What the exercise asks = All lines from the one with "Look at this" to the end need to be copied exactly, with nothing before them.

[Supplied data start]

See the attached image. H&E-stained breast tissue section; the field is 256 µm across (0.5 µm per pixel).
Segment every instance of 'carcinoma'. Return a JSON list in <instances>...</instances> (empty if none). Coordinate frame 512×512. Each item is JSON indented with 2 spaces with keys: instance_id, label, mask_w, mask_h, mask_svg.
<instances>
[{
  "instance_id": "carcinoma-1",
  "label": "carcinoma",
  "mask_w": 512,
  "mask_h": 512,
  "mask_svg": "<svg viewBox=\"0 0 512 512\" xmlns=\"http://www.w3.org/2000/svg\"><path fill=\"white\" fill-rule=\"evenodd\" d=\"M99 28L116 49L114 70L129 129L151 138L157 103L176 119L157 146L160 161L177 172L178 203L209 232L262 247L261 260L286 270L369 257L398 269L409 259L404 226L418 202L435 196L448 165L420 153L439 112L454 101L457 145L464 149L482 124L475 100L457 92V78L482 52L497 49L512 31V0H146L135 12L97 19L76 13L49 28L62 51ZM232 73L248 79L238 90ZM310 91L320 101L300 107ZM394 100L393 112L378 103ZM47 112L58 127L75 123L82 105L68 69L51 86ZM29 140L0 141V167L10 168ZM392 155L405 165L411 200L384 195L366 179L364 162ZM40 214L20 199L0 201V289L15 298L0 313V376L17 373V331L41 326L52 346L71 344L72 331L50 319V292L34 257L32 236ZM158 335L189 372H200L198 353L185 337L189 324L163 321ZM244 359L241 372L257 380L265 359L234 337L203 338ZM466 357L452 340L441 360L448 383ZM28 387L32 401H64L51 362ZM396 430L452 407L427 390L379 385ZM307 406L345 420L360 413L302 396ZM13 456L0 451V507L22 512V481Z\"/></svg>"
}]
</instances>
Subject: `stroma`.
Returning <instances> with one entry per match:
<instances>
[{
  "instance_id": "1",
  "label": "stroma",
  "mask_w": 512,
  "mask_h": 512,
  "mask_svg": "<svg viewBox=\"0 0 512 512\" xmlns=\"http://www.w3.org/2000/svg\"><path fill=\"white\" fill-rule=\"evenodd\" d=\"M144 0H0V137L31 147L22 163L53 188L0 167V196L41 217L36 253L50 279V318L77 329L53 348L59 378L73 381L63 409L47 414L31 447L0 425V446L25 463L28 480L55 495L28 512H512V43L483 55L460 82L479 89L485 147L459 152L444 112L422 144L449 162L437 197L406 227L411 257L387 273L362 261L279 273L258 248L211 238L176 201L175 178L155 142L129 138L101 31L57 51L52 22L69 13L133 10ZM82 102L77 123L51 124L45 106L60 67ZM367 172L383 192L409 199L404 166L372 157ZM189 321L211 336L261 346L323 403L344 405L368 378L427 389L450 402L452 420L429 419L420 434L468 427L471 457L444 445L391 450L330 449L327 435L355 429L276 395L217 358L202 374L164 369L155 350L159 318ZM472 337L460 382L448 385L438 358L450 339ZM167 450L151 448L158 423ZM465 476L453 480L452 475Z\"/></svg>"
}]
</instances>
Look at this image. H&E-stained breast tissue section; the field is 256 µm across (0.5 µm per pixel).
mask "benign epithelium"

[Supplied data end]

Answer to the exercise =
Look at this image. H&E-stained breast tissue section; the field is 256 µm across (0.5 µm per pixel).
mask "benign epithelium"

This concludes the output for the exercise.